> SUPPLIED MATERIAL:
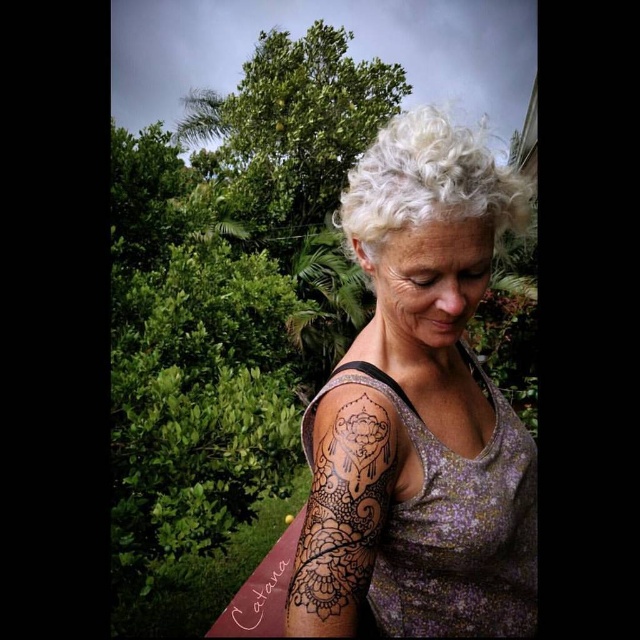
Can you confirm if black henna tattoo at upper right is positioned above white curly hair at upper center?

No.

Where is `black henna tattoo at upper right`? This screenshot has height=640, width=640. black henna tattoo at upper right is located at coordinates (419, 412).

I want to click on black henna tattoo at upper right, so click(419, 412).

Who is positioned more to the left, black henna tattoo at upper right or brown henna tattoo at upper right?

From the viewer's perspective, brown henna tattoo at upper right appears more on the left side.

Is black henna tattoo at upper right further to camera compared to brown henna tattoo at upper right?

That is False.

Measure the distance between point (404, 614) and camera.

A distance of 34.24 inches exists between point (404, 614) and camera.

Image resolution: width=640 pixels, height=640 pixels. Identify the location of black henna tattoo at upper right. (419, 412).

Is brown henna tattoo at upper right above white curly hair at upper center?

No.

Does brown henna tattoo at upper right appear on the left side of white curly hair at upper center?

Correct, you'll find brown henna tattoo at upper right to the left of white curly hair at upper center.

At what (x,y) coordinates should I click in order to perform the action: click on brown henna tattoo at upper right. Please return your answer as a coordinate pair (x, y). Image resolution: width=640 pixels, height=640 pixels. Looking at the image, I should click on (342, 509).

This screenshot has width=640, height=640. I want to click on brown henna tattoo at upper right, so click(x=342, y=509).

> REQUIREMENTS: Rewrite all of the records above with each occurrence of "henna tattoo" changed to "ink drawing" and everything else left unchanged. Omit the pictures from your answer.

> ANSWER TO THIS EXERCISE:
Can you confirm if black ink drawing at upper right is positioned above white curly hair at upper center?

No.

Where is `black ink drawing at upper right`? This screenshot has height=640, width=640. black ink drawing at upper right is located at coordinates (419, 412).

I want to click on black ink drawing at upper right, so click(419, 412).

Who is positioned more to the left, black ink drawing at upper right or brown ink drawing at upper right?

From the viewer's perspective, brown ink drawing at upper right appears more on the left side.

Is black ink drawing at upper right further to camera compared to brown ink drawing at upper right?

That is False.

Measure the distance between point (404, 614) and camera.

A distance of 34.24 inches exists between point (404, 614) and camera.

Image resolution: width=640 pixels, height=640 pixels. Identify the location of black ink drawing at upper right. (419, 412).

Is brown ink drawing at upper right above white curly hair at upper center?

No.

Does brown ink drawing at upper right appear on the left side of white curly hair at upper center?

Correct, you'll find brown ink drawing at upper right to the left of white curly hair at upper center.

At what (x,y) coordinates should I click in order to perform the action: click on brown ink drawing at upper right. Please return your answer as a coordinate pair (x, y). Image resolution: width=640 pixels, height=640 pixels. Looking at the image, I should click on (342, 509).

This screenshot has width=640, height=640. I want to click on brown ink drawing at upper right, so click(x=342, y=509).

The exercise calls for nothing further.